-- What is expected --
Look through the material below and copy exactly the lines from the line with "(371, 477) = (245, 436): red" to the line with "(399, 60) = (420, 62): green", those two lines included.

-- Material for the task --
***

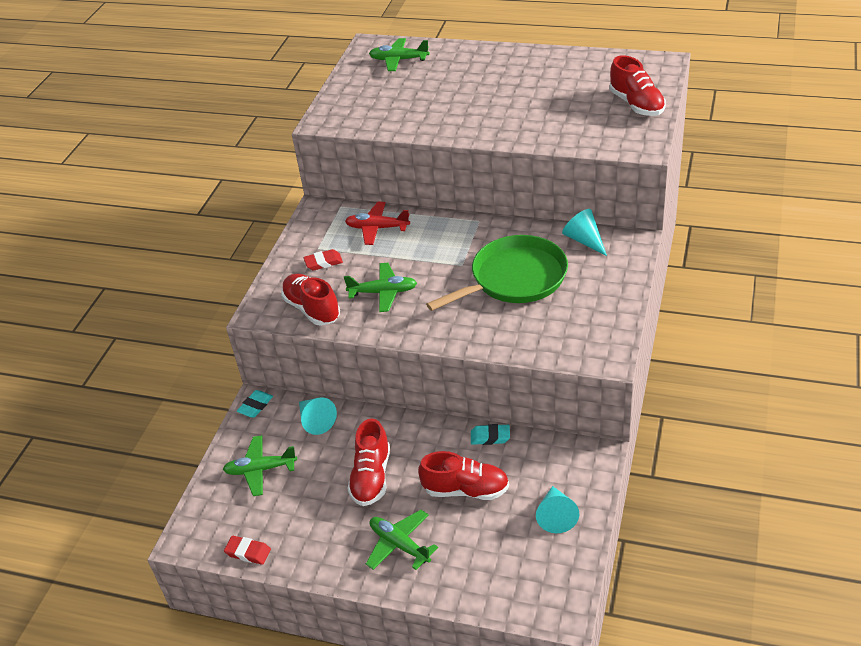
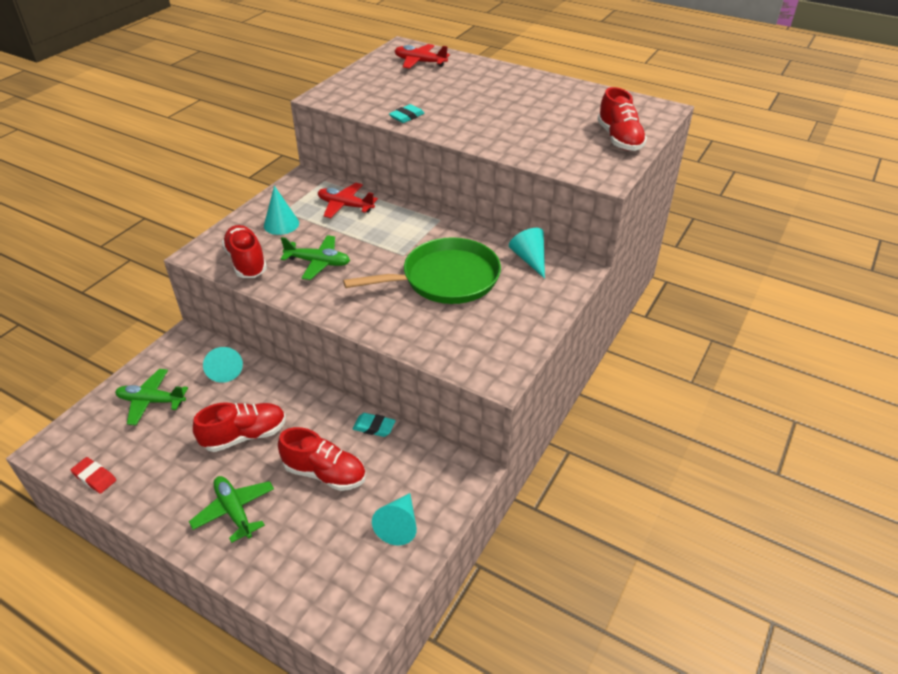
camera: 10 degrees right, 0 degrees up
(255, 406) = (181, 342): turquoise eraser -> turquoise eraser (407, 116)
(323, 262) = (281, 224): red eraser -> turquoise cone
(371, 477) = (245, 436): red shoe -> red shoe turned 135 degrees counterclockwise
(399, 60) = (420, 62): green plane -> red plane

***

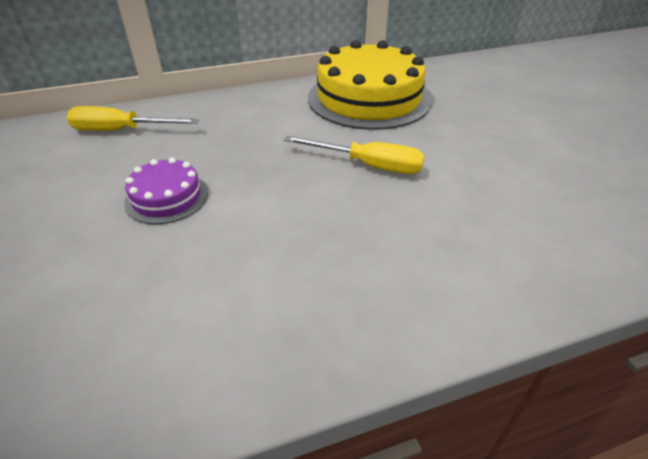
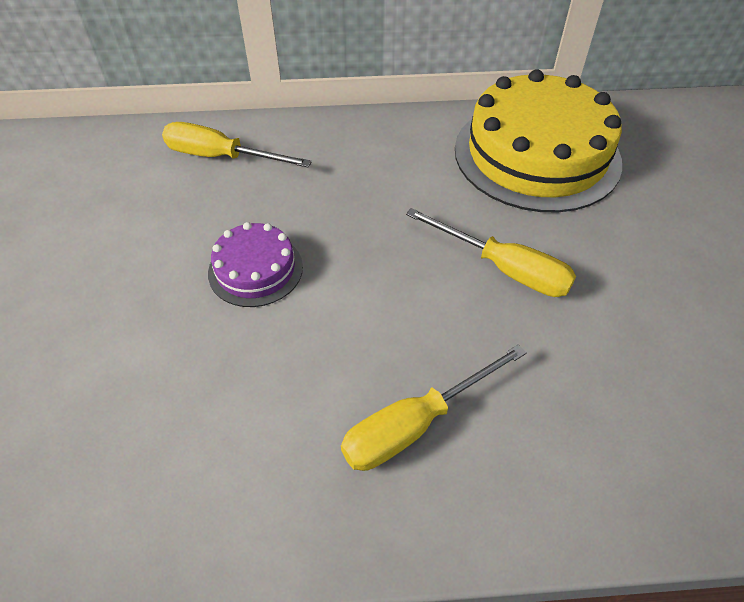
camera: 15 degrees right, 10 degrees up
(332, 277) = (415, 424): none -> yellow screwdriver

***

-- Completed task --
(371, 477) = (245, 436): red shoe -> red shoe turned 135 degrees counterclockwise
(399, 60) = (420, 62): green plane -> red plane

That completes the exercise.